* THE TASK
Return only the lines starting at the line that contains "black ruler [250,394,377,420]" and ending with the final line of the listing; include both endpoints.
=== Section Start ===
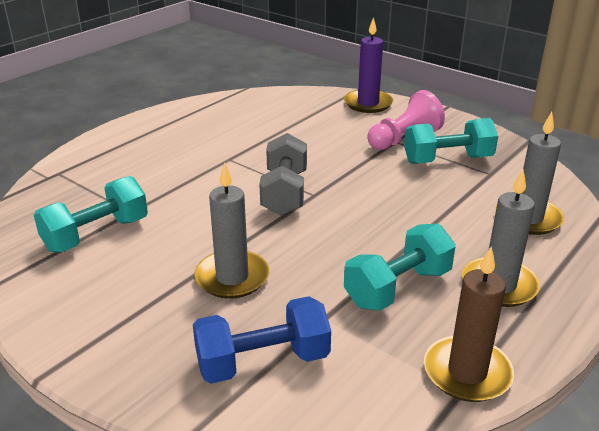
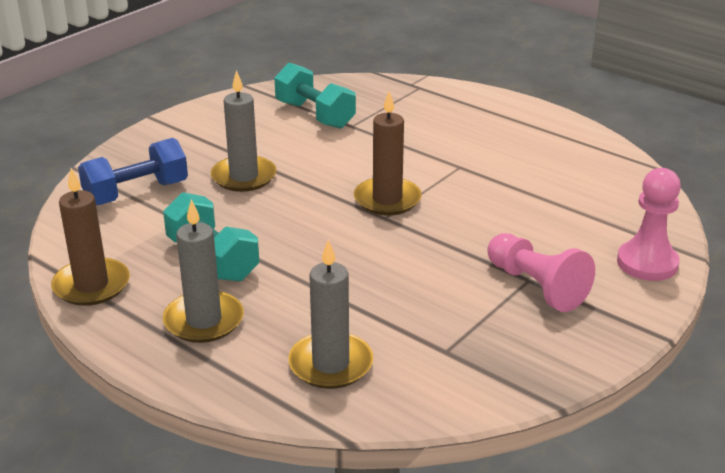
camera: 90 degrees right, 0 degrees up
blue dumbbell [193,296,331,384] -> blue dumbbell turned 75 degrees clockwise [78,138,188,205]
grey dumbbell [259,133,307,216] -> brown candle [354,91,422,215]
purple candle [344,17,393,113] -> pink pawn [617,168,681,281]
turquoise dumbbell [404,118,498,164] -> none

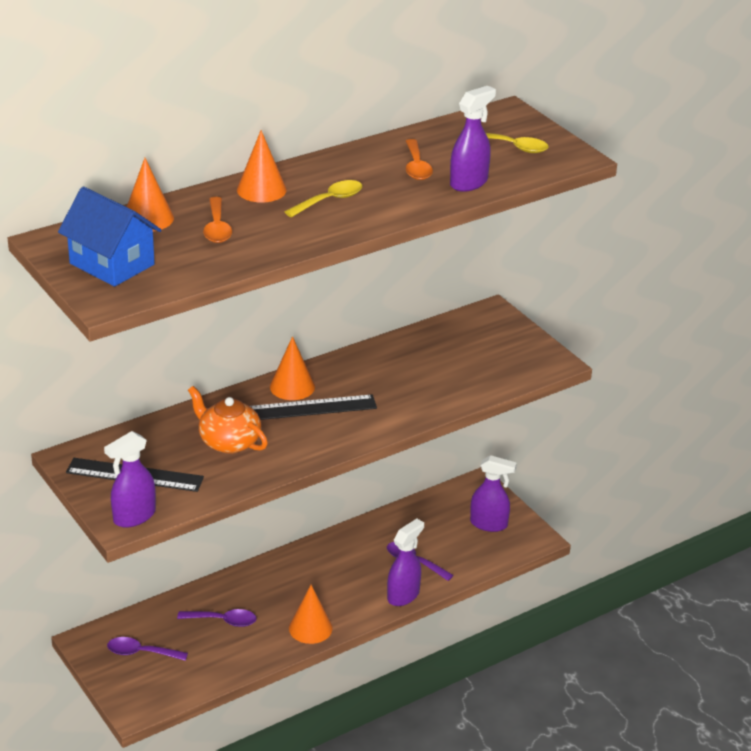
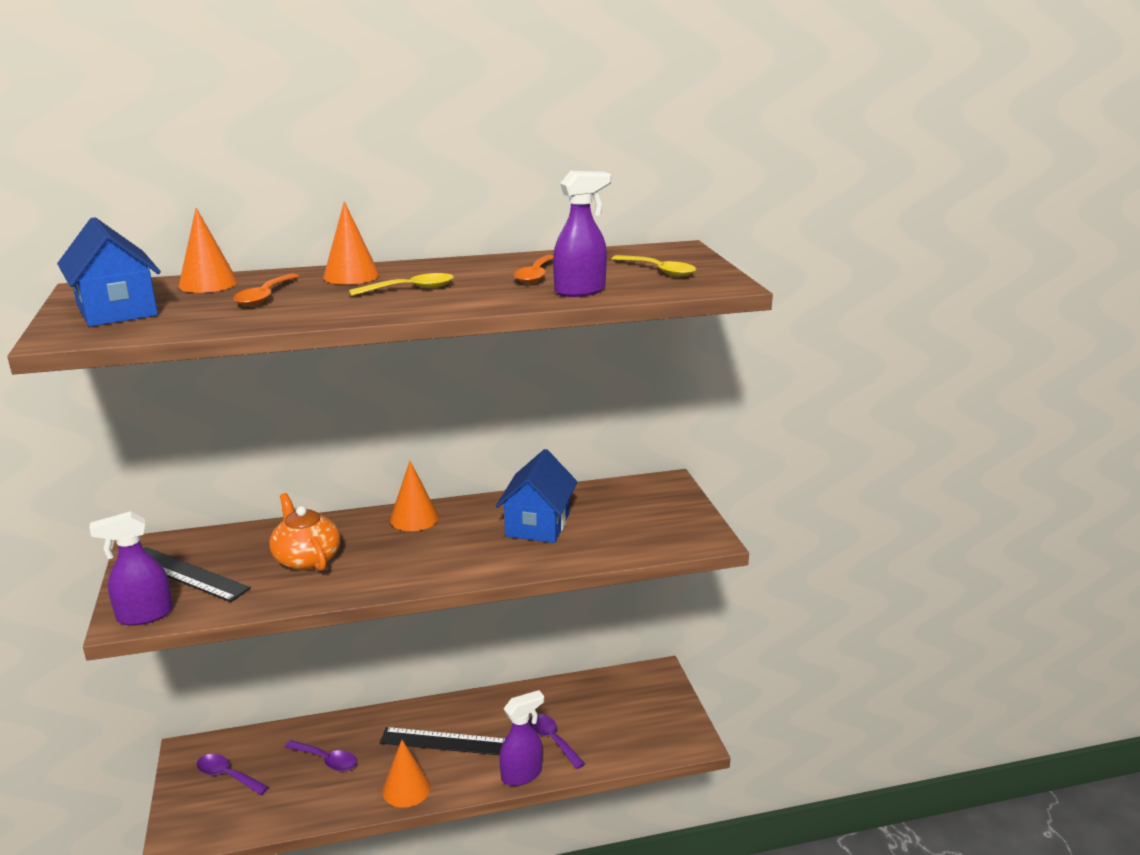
camera: 20 degrees right, 10 degrees down
black ruler [250,394,377,420] -> black ruler moved to [380,727,505,755]
purple spray bottle [470,455,517,532] -> none
none -> blue house [496,449,577,543]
=== Section End ===
* EXPECTED ANSWER
black ruler [250,394,377,420] -> black ruler moved to [380,727,505,755]
purple spray bottle [470,455,517,532] -> none
none -> blue house [496,449,577,543]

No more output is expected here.